[EXERCISE AIM] Rewrite the records from the line with "Return the [X, Y]" through the end of the records, including the requests, and add -125 to every coordinate in the answers. Give only those lines.

[AVAILABLE DATA]

········

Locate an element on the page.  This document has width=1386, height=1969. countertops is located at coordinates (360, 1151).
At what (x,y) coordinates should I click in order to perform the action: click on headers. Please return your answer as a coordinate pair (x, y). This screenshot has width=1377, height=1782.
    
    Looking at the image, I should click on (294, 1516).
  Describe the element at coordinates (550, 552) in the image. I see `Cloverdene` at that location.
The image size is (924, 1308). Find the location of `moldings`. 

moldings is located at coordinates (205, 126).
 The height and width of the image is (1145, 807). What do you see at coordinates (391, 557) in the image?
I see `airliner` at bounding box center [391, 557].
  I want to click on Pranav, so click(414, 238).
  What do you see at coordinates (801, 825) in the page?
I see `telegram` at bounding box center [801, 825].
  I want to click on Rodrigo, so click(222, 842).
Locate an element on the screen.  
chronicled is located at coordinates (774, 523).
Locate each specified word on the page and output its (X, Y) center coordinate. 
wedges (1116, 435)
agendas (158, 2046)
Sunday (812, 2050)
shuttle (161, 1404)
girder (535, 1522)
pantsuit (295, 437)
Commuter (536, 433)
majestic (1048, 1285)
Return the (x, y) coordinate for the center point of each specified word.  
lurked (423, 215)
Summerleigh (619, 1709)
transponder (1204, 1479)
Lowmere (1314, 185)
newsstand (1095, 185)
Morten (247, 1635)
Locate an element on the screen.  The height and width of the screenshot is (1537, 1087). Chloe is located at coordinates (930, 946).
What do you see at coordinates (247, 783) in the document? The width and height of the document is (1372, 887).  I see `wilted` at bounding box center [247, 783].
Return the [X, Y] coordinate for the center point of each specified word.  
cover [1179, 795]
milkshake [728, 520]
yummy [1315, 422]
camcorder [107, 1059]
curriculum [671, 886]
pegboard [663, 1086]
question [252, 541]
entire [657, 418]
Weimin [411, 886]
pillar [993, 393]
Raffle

········

[WRITTEN REPLY]
Return the [X, Y] coordinate for the center point of each specified word.  
cover [1054, 670]
milkshake [603, 395]
yummy [1190, 297]
camcorder [-18, 934]
curriculum [546, 761]
pegboard [538, 961]
question [127, 416]
entire [532, 293]
Weimin [286, 761]
pillar [868, 268]
Raffle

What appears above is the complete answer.